» **Exercise brief**: Extract, from the listing that follows, each line containing the word "DRIVER".

Start of Block

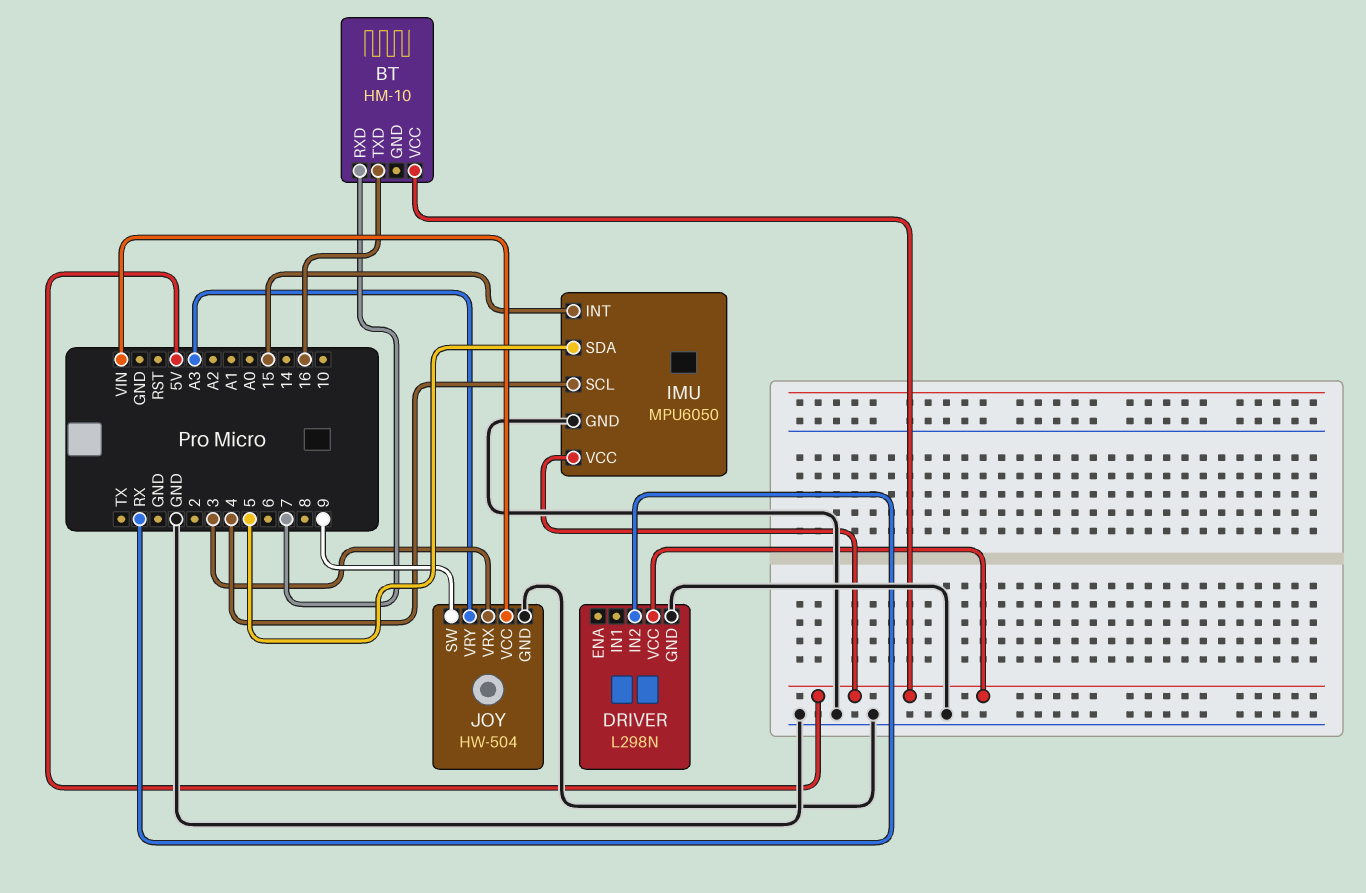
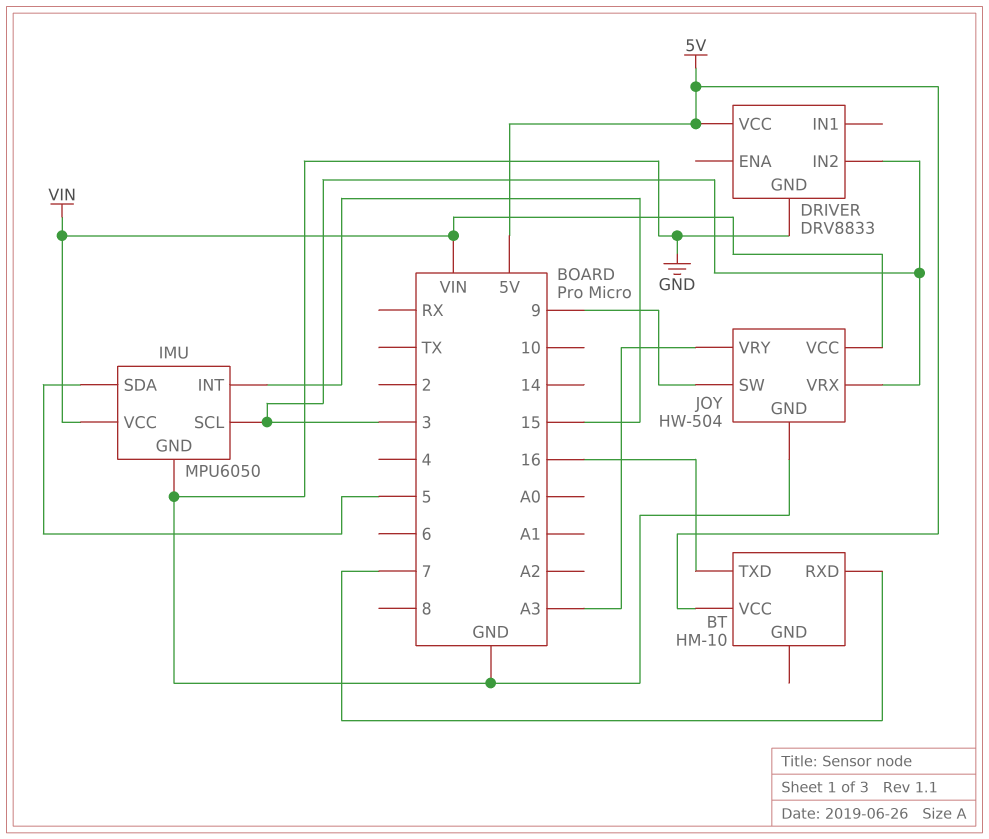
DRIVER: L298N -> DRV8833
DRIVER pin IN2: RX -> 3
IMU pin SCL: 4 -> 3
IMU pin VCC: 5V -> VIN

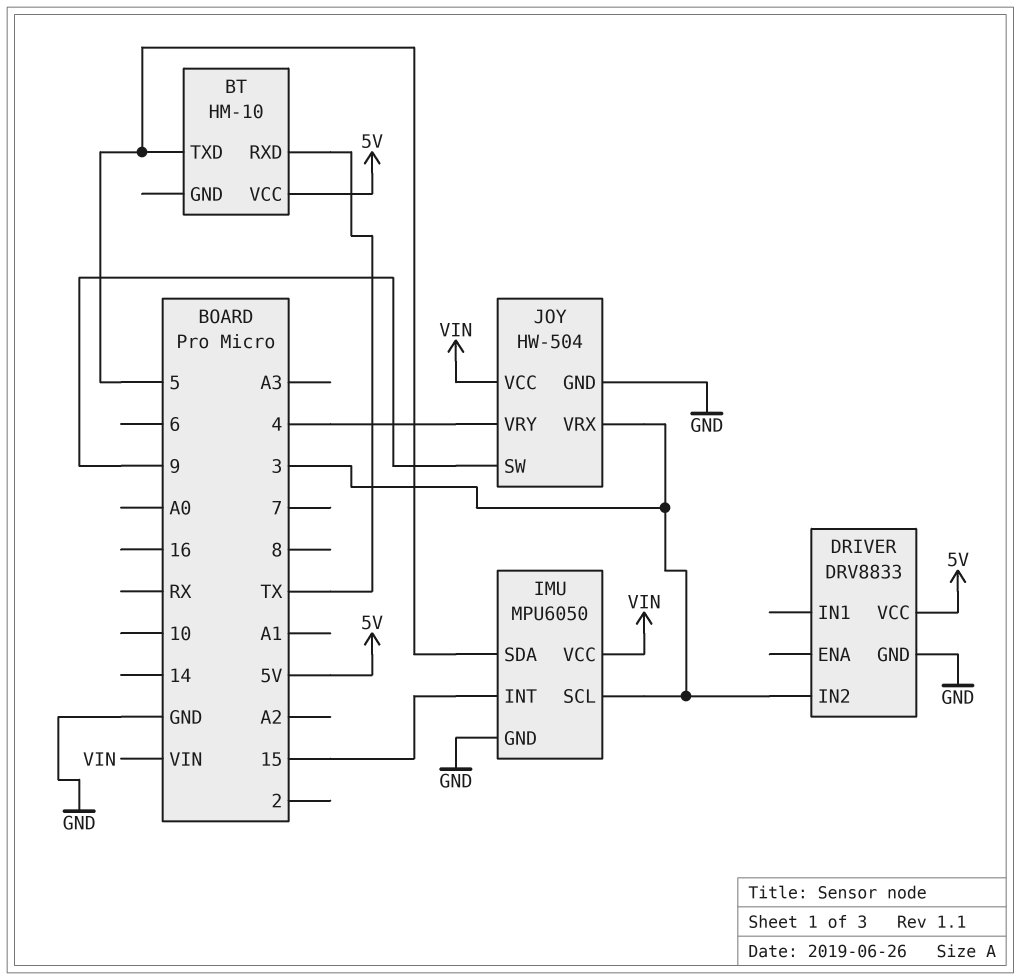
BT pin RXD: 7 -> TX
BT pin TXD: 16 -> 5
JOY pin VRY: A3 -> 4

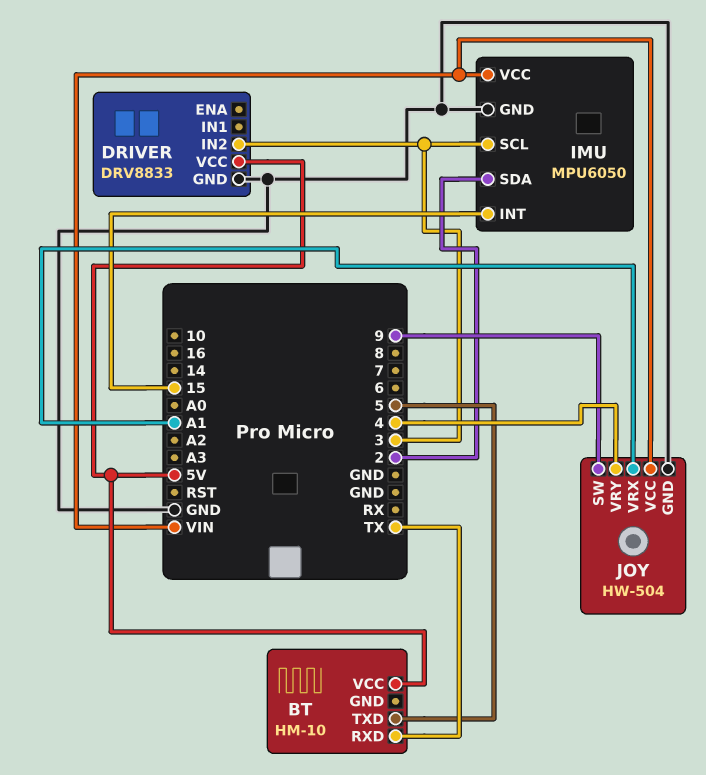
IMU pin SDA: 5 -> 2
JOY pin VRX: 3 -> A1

End of Block
Start of Block

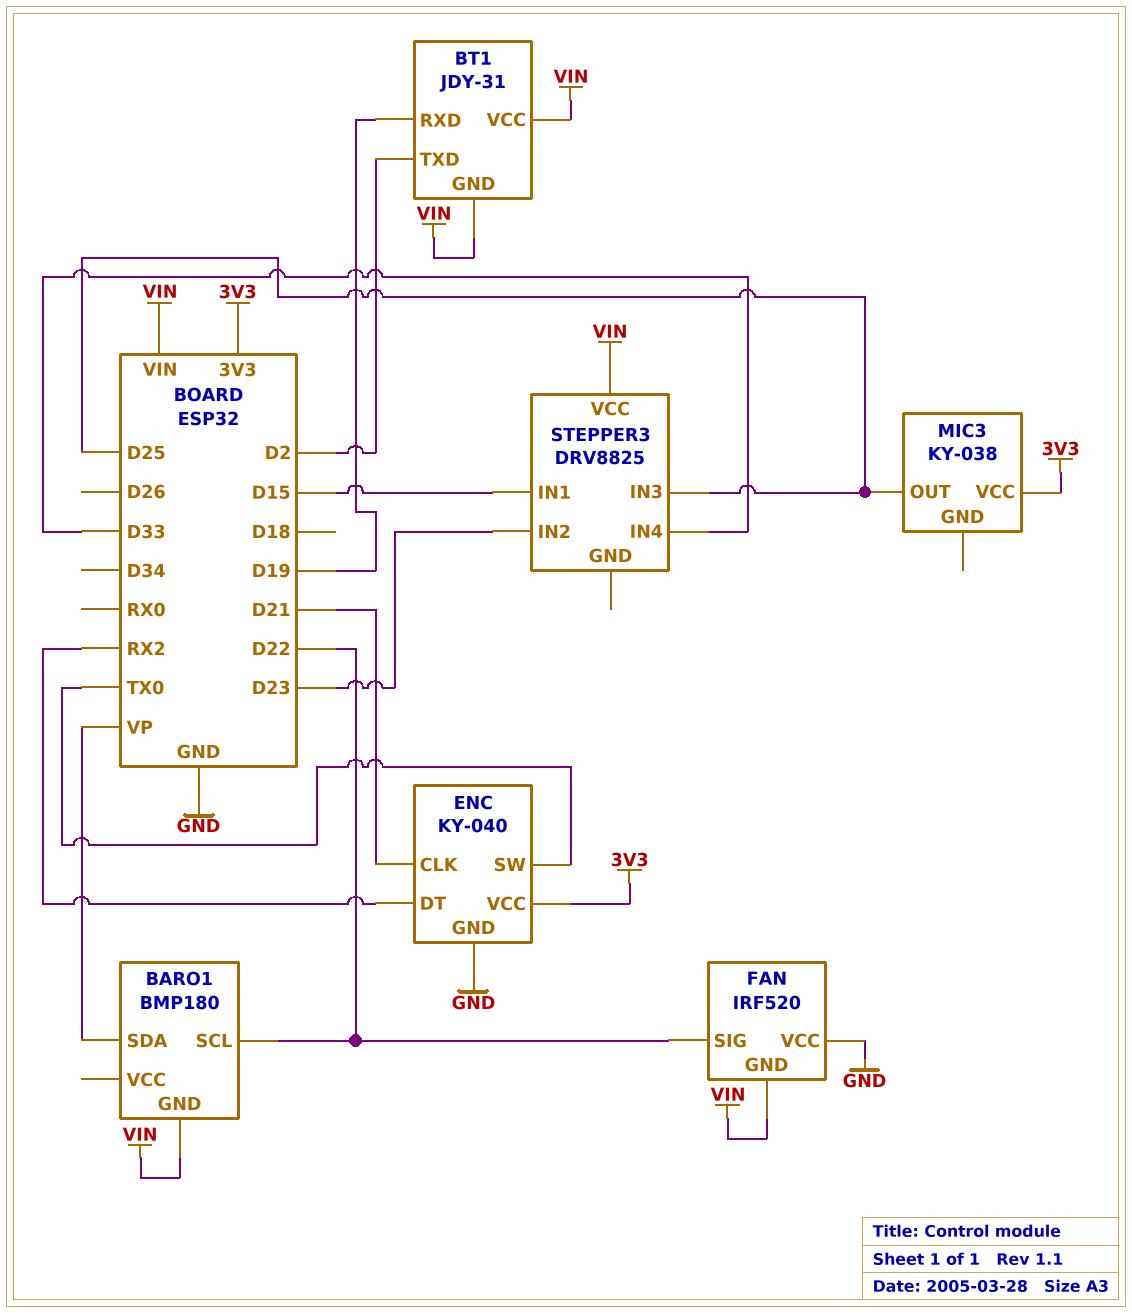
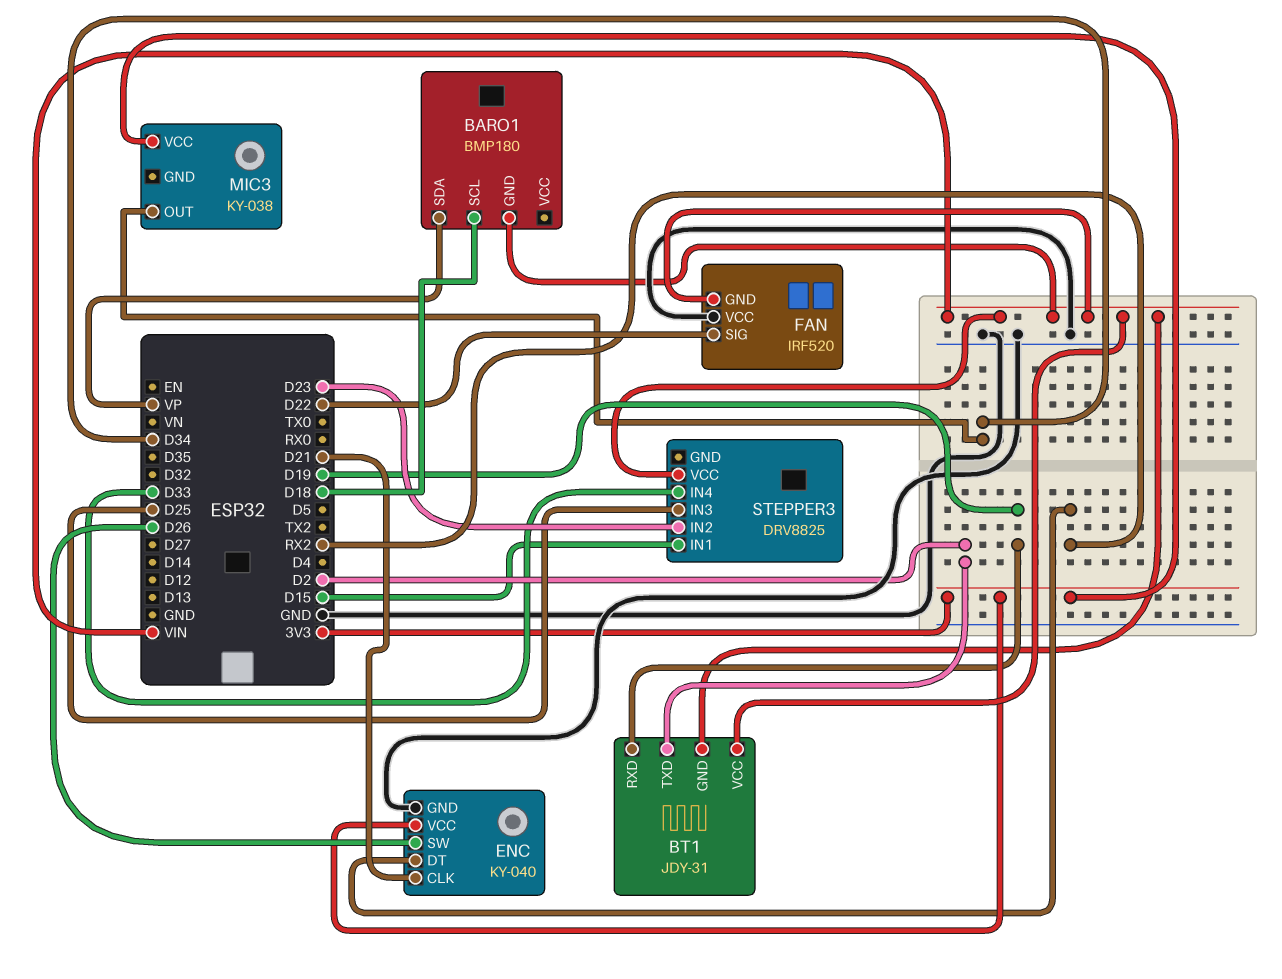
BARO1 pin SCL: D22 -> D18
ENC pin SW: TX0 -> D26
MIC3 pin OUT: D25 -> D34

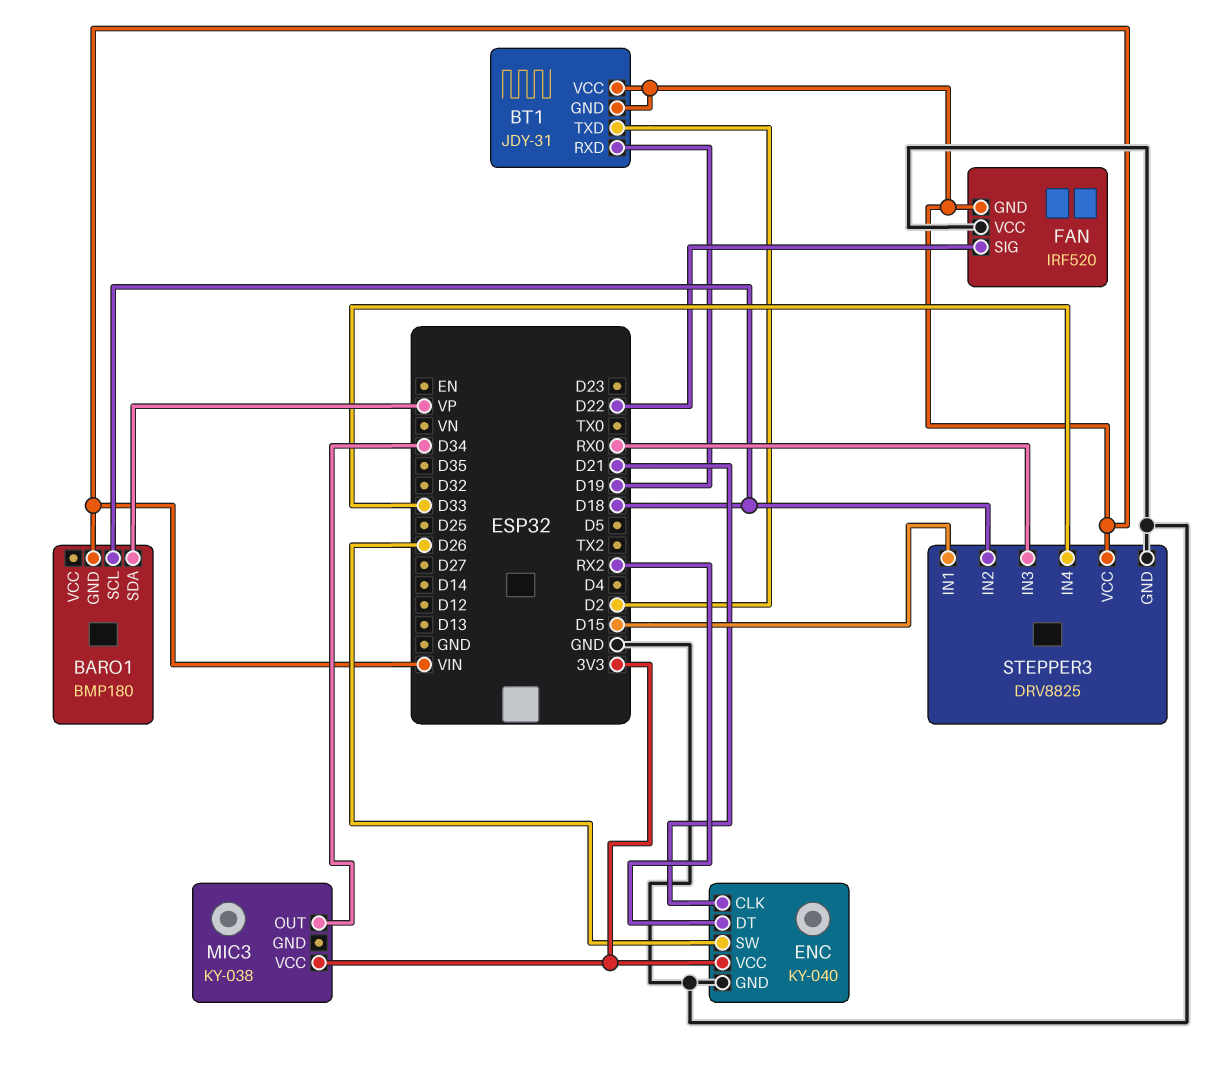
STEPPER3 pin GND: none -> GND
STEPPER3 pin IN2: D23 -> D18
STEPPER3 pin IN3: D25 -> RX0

End of Block

» **Exercise answer**:
DRIVER: L298N -> DRV8833
DRIVER pin IN2: RX -> 3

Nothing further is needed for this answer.